• _ABOUT THIS TASK_
From the listing below, pull out the lines that hold "purple".

---+---

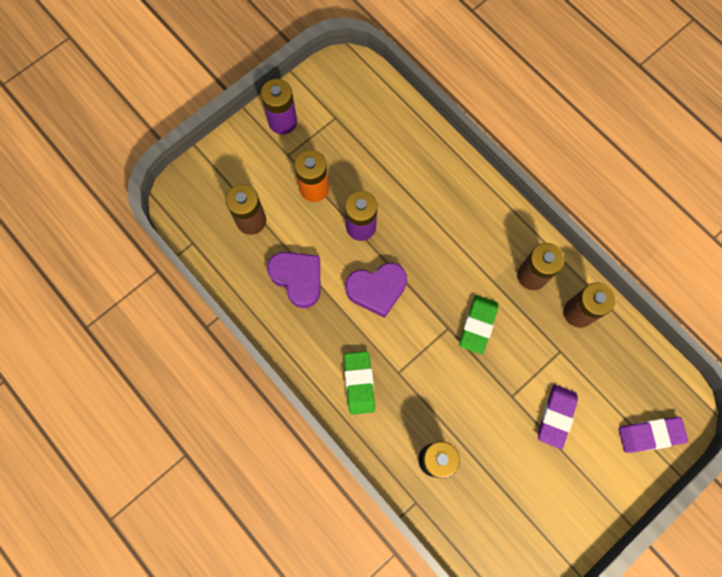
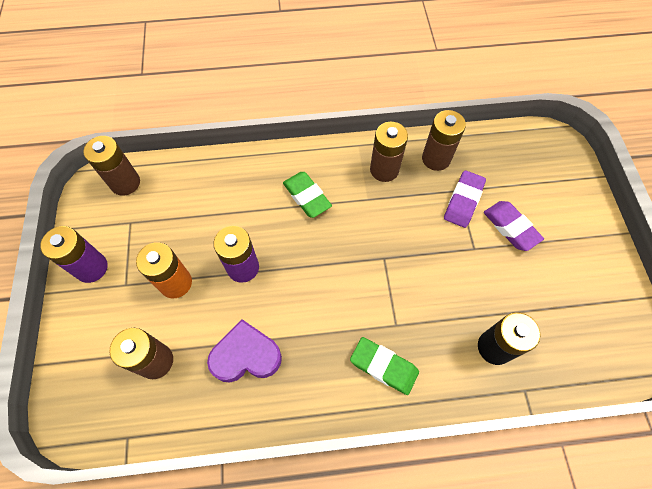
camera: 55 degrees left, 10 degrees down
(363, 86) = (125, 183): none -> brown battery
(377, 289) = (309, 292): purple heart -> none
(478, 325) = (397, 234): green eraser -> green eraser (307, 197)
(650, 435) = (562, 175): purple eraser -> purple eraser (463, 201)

---+---

• _WRITTEN SOLUTION_
(377, 289) = (309, 292): purple heart -> none
(650, 435) = (562, 175): purple eraser -> purple eraser (463, 201)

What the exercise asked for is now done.